| Problem description |
Repeat the data exactly, leaving out any image.

Colored shape movement records:
<<<<
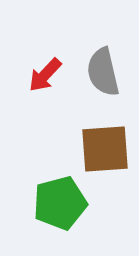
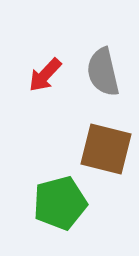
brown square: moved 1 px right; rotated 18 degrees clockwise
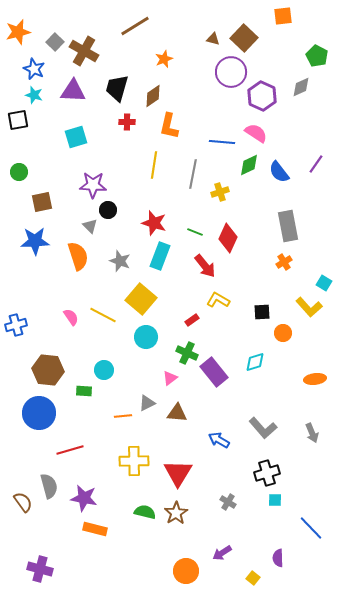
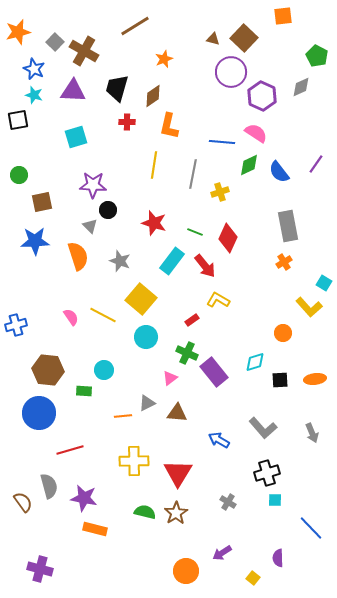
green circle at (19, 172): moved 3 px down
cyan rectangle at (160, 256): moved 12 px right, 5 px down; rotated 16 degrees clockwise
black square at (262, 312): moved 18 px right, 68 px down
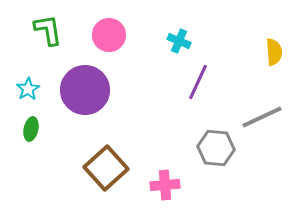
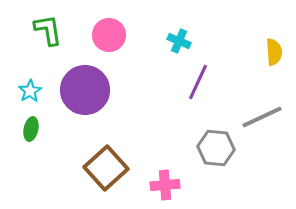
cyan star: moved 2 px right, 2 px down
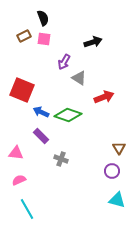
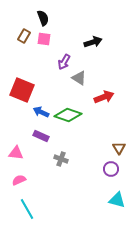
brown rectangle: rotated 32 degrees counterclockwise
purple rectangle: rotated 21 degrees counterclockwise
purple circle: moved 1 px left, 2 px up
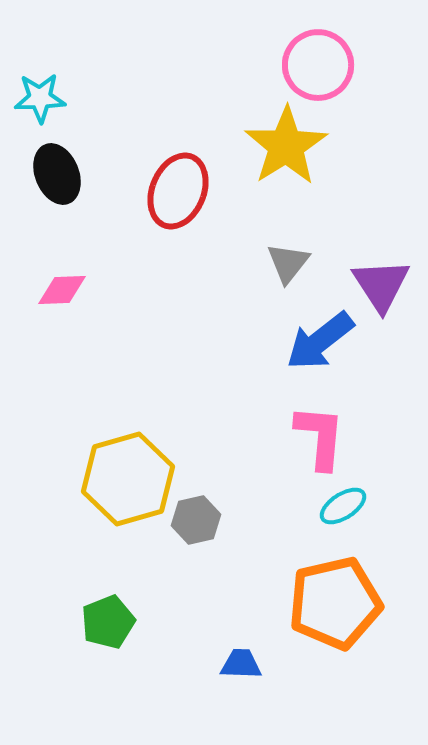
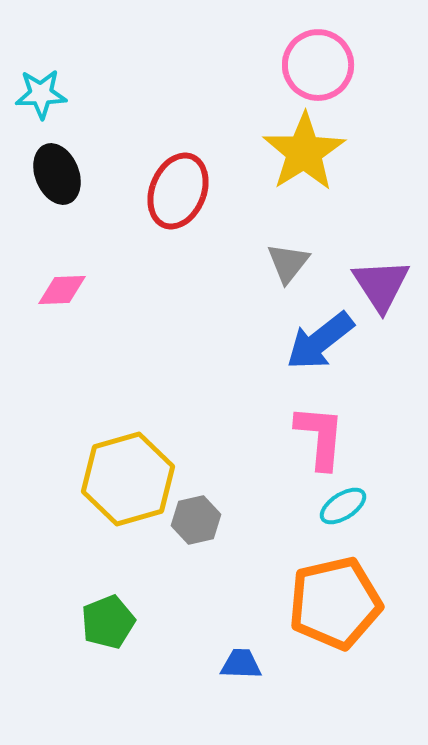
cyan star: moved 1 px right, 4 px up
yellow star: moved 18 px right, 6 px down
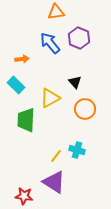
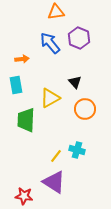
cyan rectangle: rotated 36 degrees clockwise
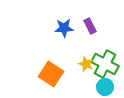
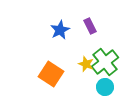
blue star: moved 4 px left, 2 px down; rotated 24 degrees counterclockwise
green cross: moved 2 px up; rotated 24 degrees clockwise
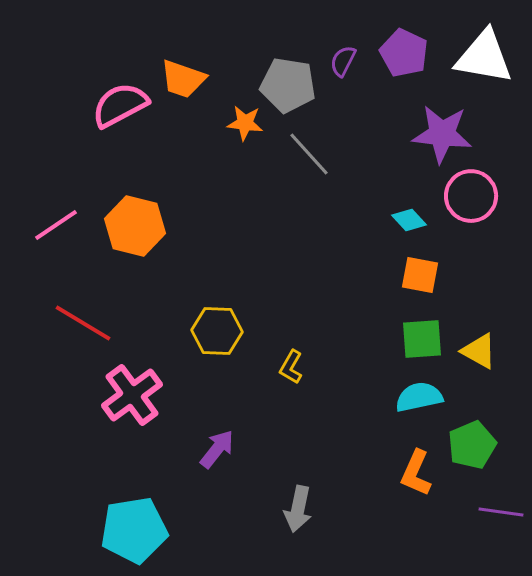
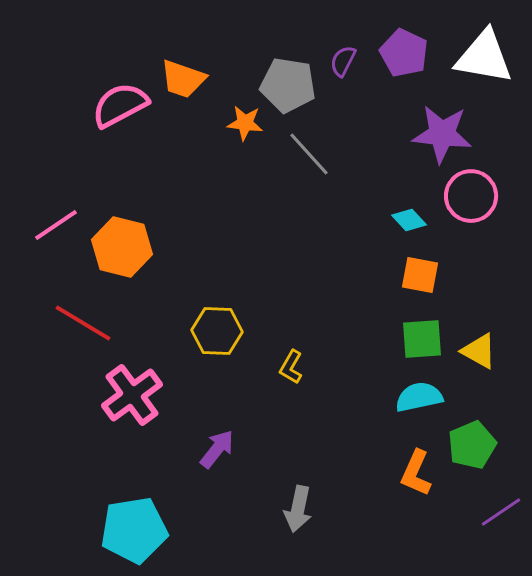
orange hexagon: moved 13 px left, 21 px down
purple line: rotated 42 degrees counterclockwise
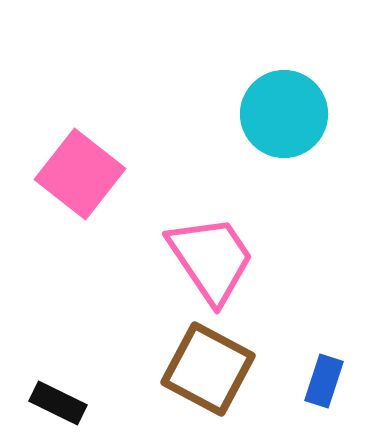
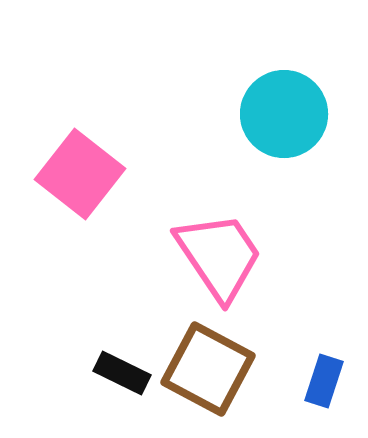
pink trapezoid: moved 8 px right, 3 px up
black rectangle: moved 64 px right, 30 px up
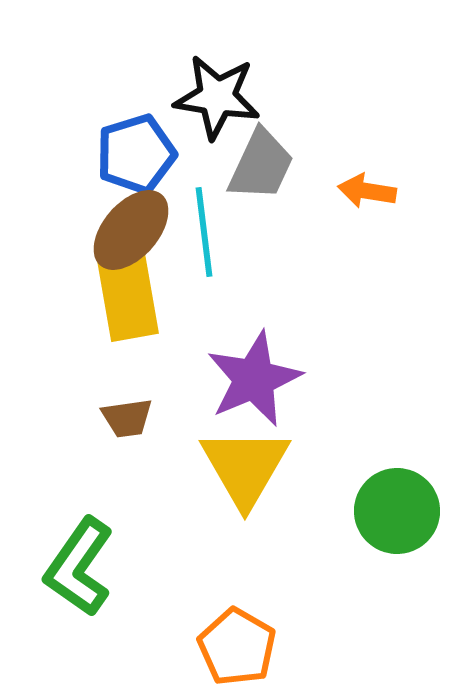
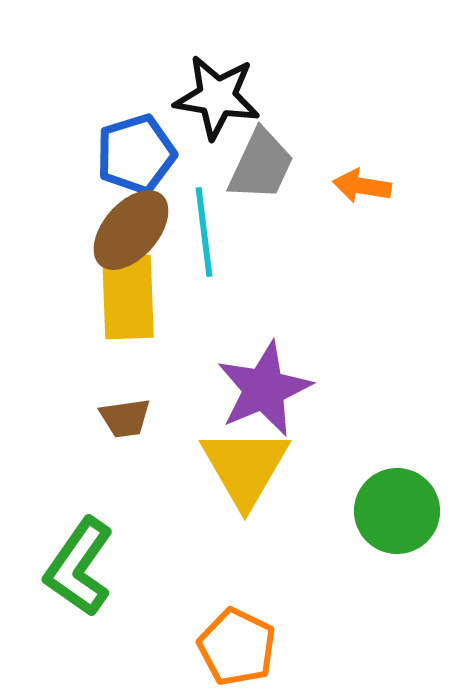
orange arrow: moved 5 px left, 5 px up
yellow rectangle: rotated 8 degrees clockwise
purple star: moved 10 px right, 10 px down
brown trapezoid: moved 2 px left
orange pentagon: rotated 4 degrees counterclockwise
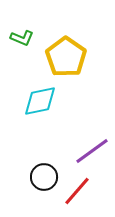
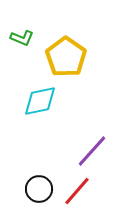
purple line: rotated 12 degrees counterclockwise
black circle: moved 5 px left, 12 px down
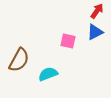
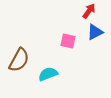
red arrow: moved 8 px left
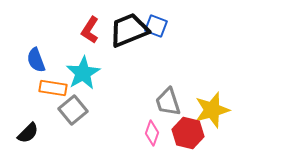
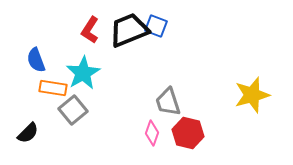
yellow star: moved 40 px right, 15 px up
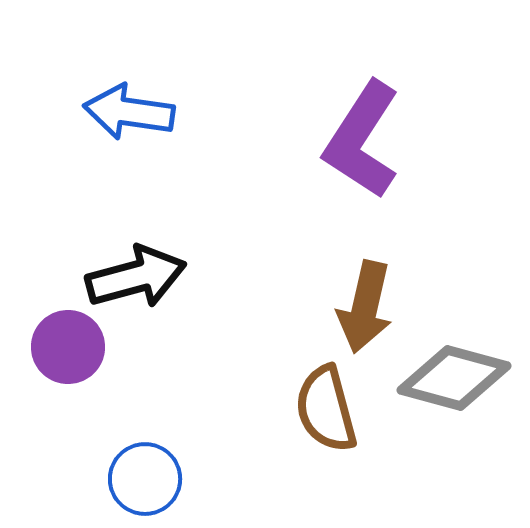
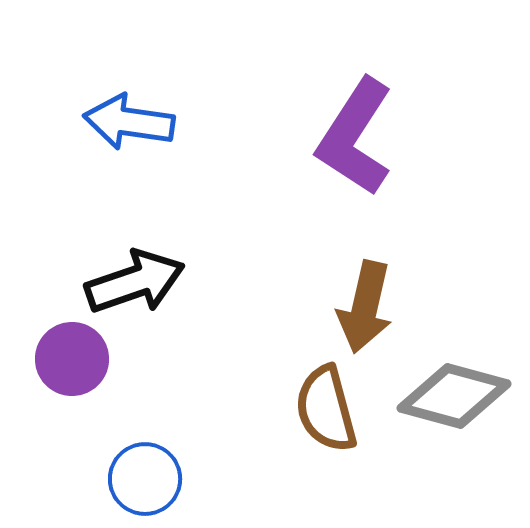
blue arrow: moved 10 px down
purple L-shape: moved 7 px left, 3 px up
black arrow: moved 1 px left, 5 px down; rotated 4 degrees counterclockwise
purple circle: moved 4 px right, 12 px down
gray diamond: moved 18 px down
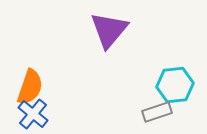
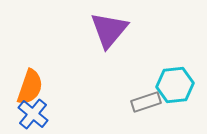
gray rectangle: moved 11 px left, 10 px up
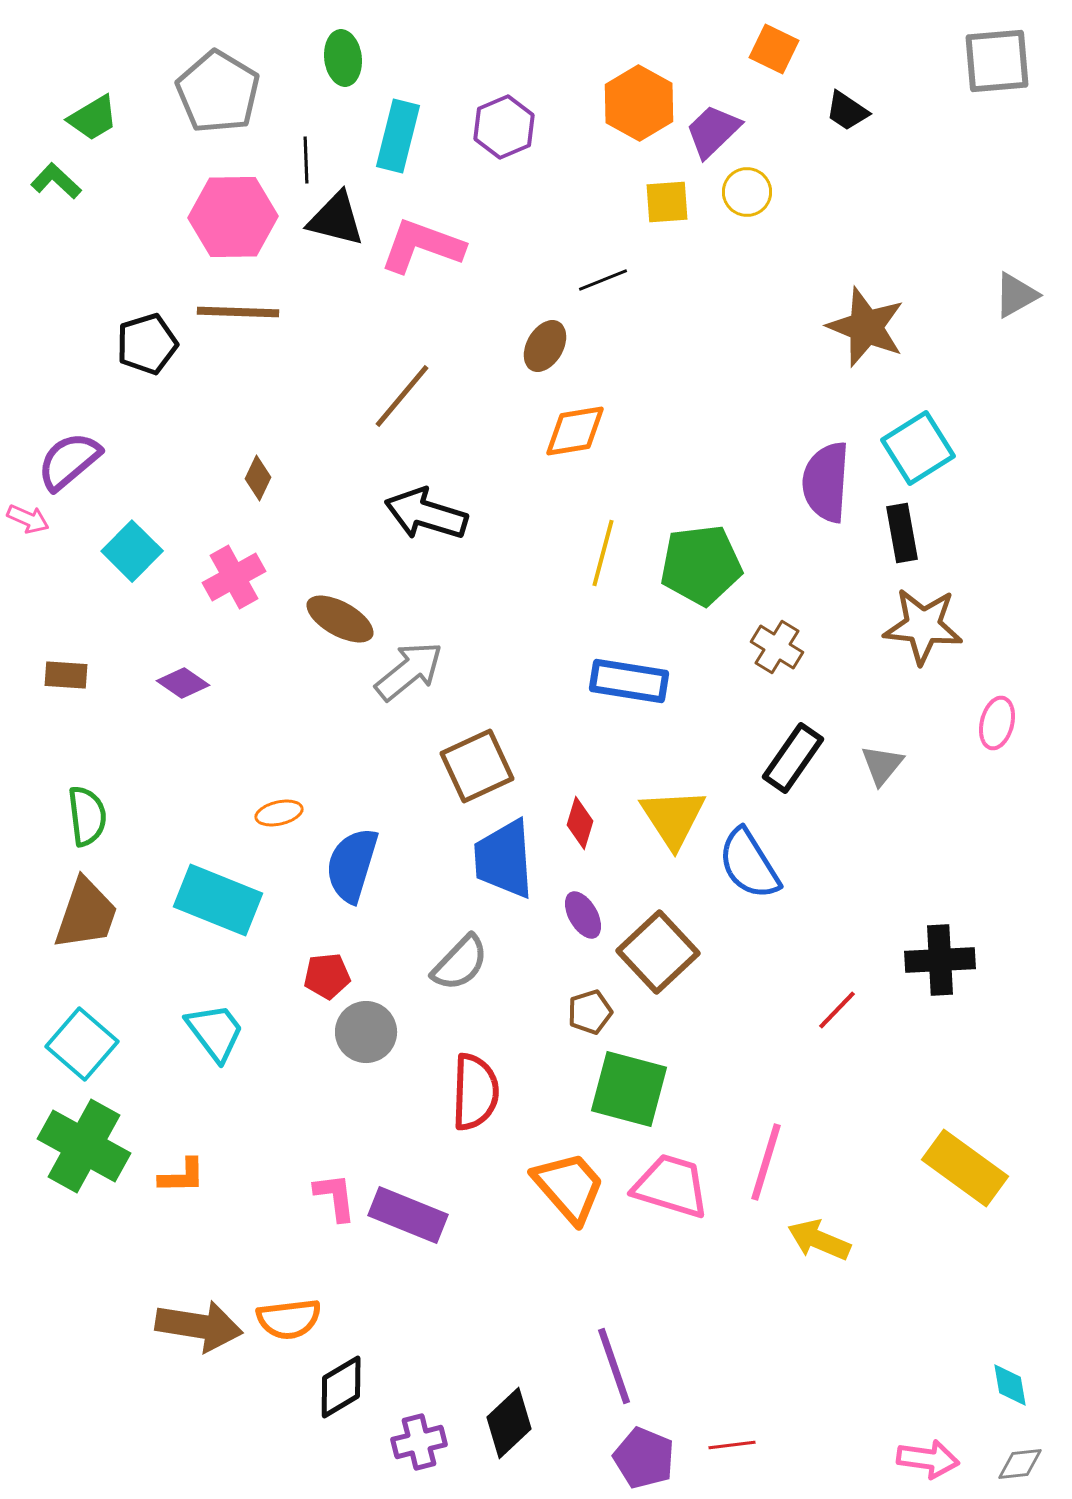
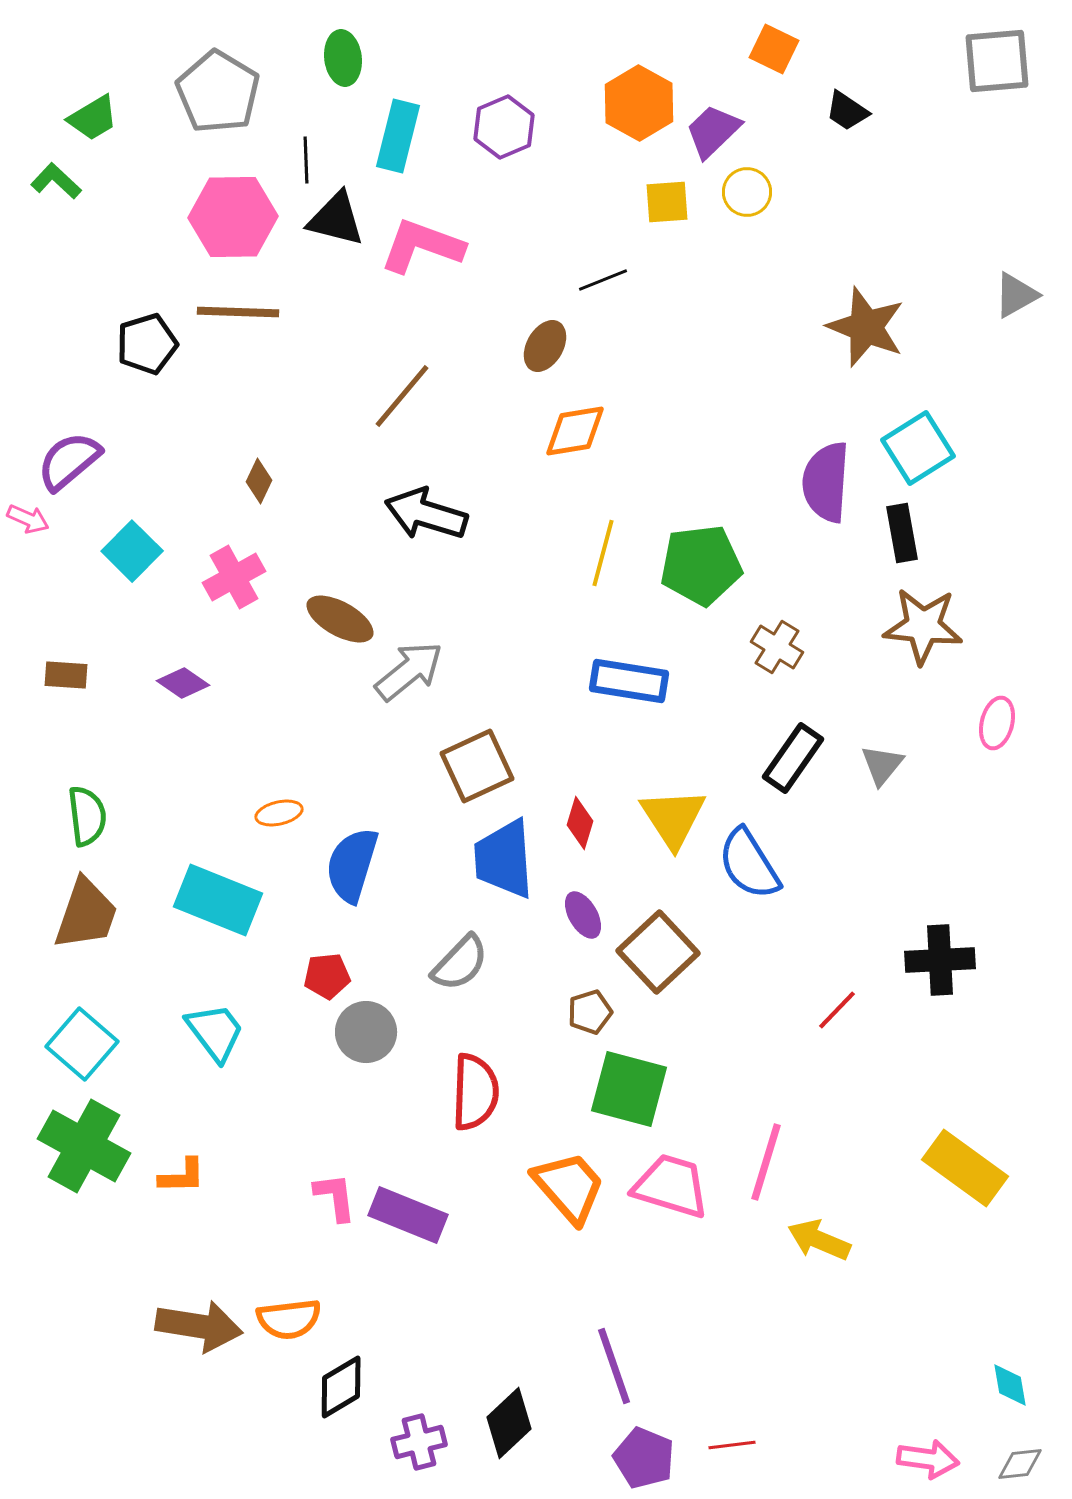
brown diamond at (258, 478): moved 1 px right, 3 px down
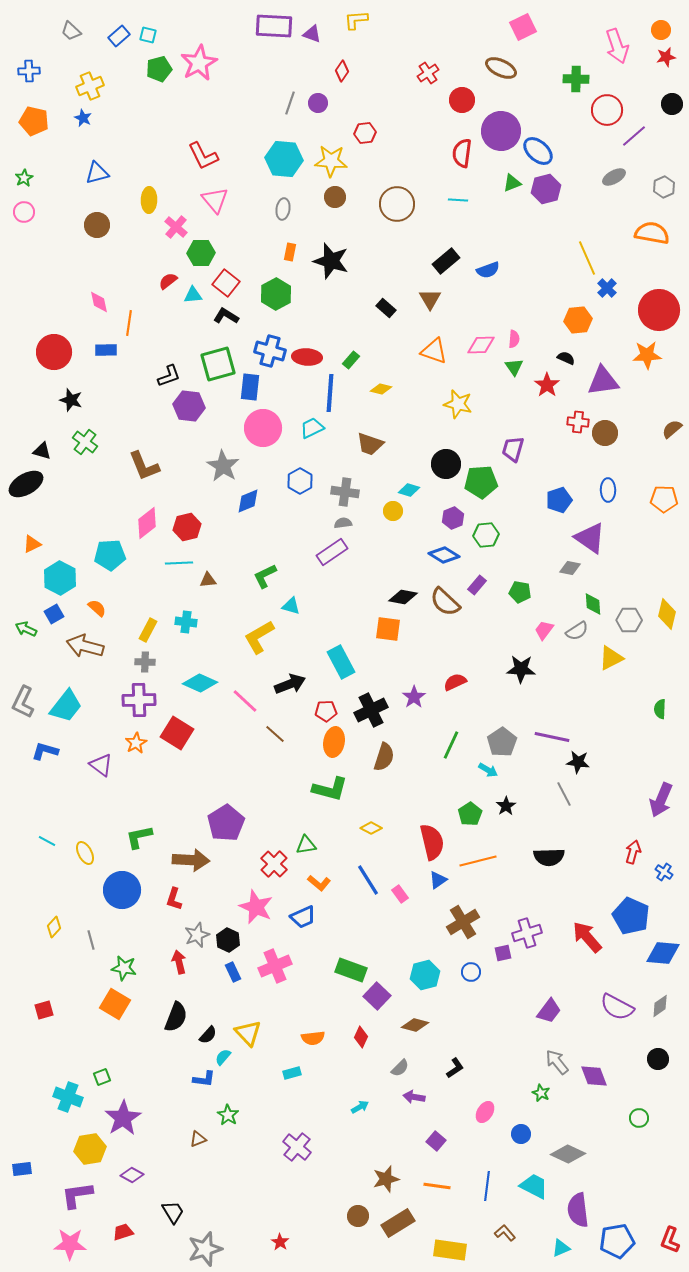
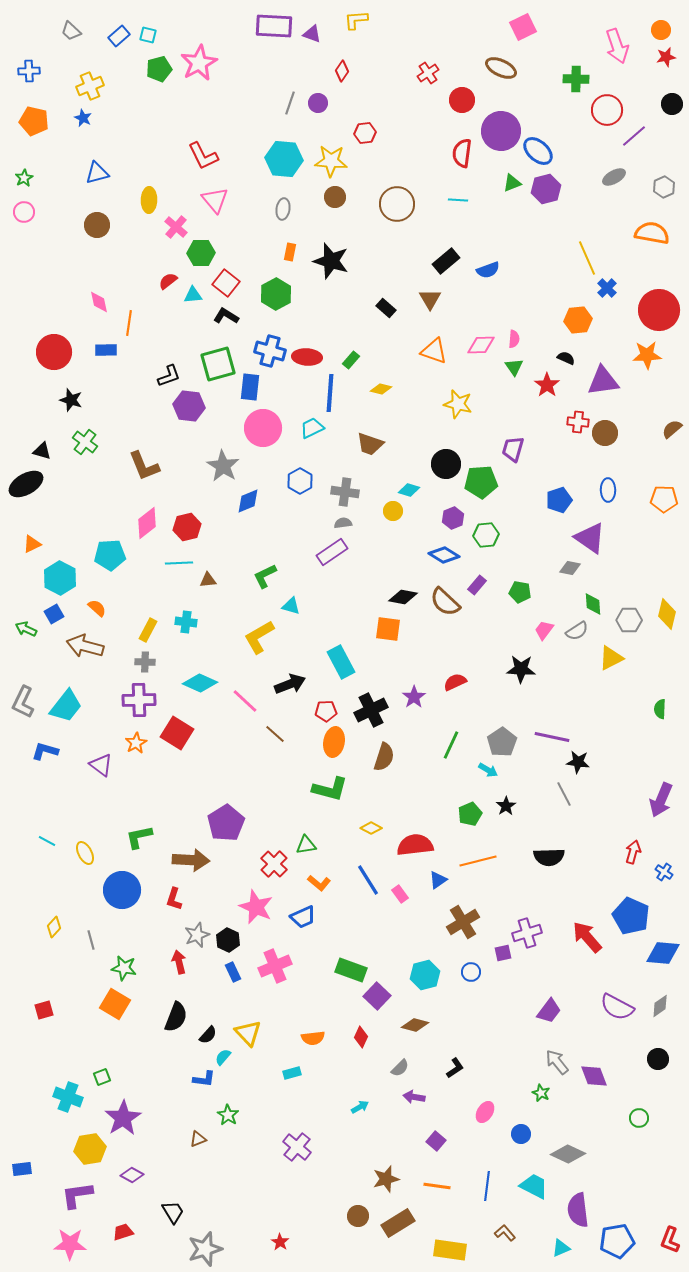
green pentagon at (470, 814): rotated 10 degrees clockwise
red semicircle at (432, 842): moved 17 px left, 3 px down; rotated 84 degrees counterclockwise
>>>>
| Exercise answer |
brown square: moved 1 px right; rotated 18 degrees clockwise
green circle at (19, 172): moved 3 px down
cyan rectangle at (160, 256): moved 12 px right, 5 px down; rotated 16 degrees clockwise
black square at (262, 312): moved 18 px right, 68 px down
cyan star: moved 2 px right, 2 px down
brown rectangle: rotated 32 degrees counterclockwise
purple rectangle: rotated 21 degrees counterclockwise
purple circle: moved 1 px left, 2 px up
cyan star: moved 1 px right, 4 px up
yellow star: moved 18 px right, 6 px down
cyan rectangle: rotated 36 degrees clockwise
blue star: moved 4 px left, 2 px down; rotated 24 degrees counterclockwise
green cross: moved 2 px up; rotated 24 degrees clockwise
orange hexagon: moved 13 px left, 21 px down
purple line: rotated 42 degrees counterclockwise
pink trapezoid: moved 8 px right, 3 px up
black rectangle: moved 64 px right, 30 px up
orange arrow: moved 5 px left, 5 px up
yellow rectangle: rotated 8 degrees clockwise
purple star: moved 10 px right, 10 px down
brown trapezoid: moved 2 px left
orange pentagon: rotated 4 degrees counterclockwise
purple line: rotated 12 degrees counterclockwise
black circle: moved 5 px left, 12 px down
red arrow: moved 8 px left
yellow star: moved 40 px right, 15 px up
blue arrow: moved 10 px down
purple L-shape: moved 7 px left, 3 px up
black arrow: moved 1 px left, 5 px down; rotated 4 degrees counterclockwise
purple circle: moved 4 px right, 12 px down
gray diamond: moved 18 px down
gray rectangle: moved 11 px left, 10 px up
brown diamond at (258, 478): moved 1 px right, 3 px down
green pentagon at (470, 814): rotated 10 degrees clockwise
red semicircle at (432, 842): moved 17 px left, 3 px down; rotated 84 degrees counterclockwise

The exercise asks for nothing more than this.